Read through the lines below for the string "pink" and copy each one that has it.

### Input records
Content starts

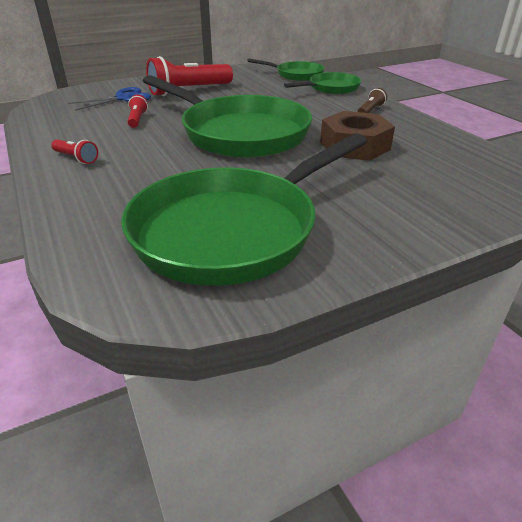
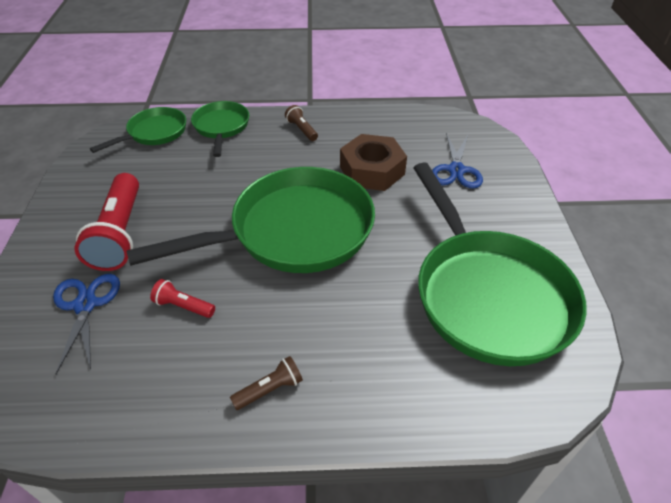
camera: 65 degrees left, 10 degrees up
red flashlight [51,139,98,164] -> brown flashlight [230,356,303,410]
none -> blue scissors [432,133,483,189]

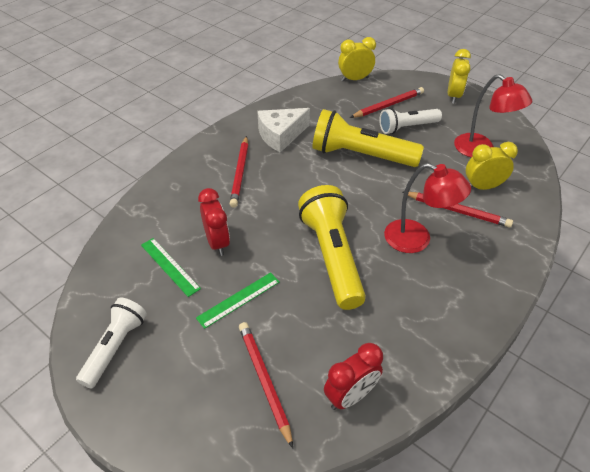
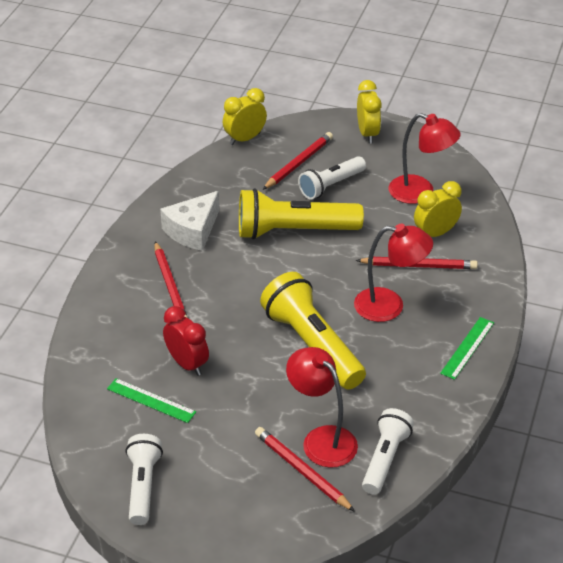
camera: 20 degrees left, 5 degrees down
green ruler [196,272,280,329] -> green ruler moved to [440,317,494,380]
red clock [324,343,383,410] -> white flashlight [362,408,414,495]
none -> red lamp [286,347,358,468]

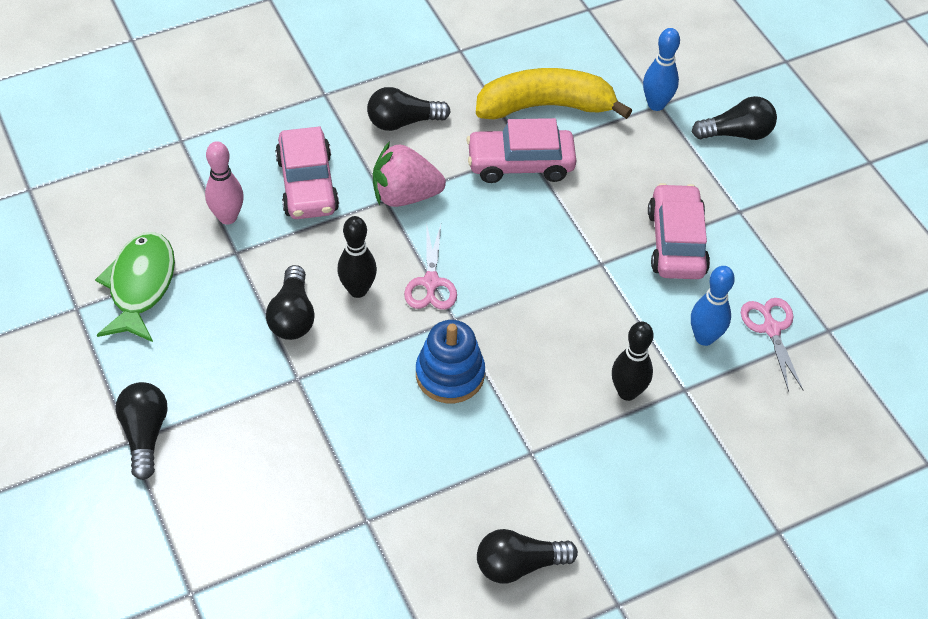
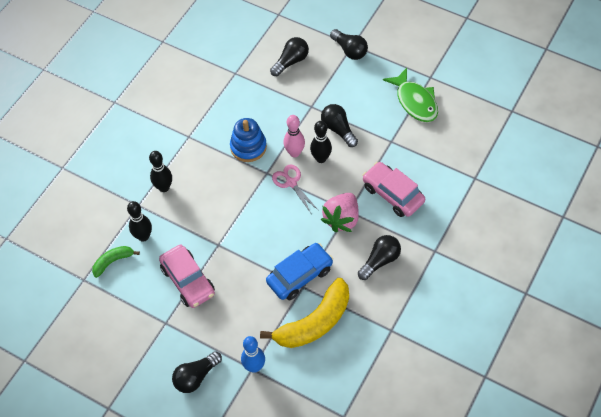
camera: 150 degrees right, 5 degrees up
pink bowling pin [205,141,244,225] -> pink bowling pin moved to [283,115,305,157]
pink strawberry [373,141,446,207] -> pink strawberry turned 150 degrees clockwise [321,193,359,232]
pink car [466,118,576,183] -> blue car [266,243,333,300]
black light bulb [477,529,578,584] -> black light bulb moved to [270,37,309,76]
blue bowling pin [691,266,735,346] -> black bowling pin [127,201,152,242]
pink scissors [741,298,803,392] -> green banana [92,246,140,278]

Content ends

### Exercise solution
pink bowling pin [205,141,244,225] -> pink bowling pin moved to [283,115,305,157]
pink strawberry [373,141,446,207] -> pink strawberry turned 150 degrees clockwise [321,193,359,232]
pink car [466,118,576,183] -> blue car [266,243,333,300]
pink scissors [741,298,803,392] -> green banana [92,246,140,278]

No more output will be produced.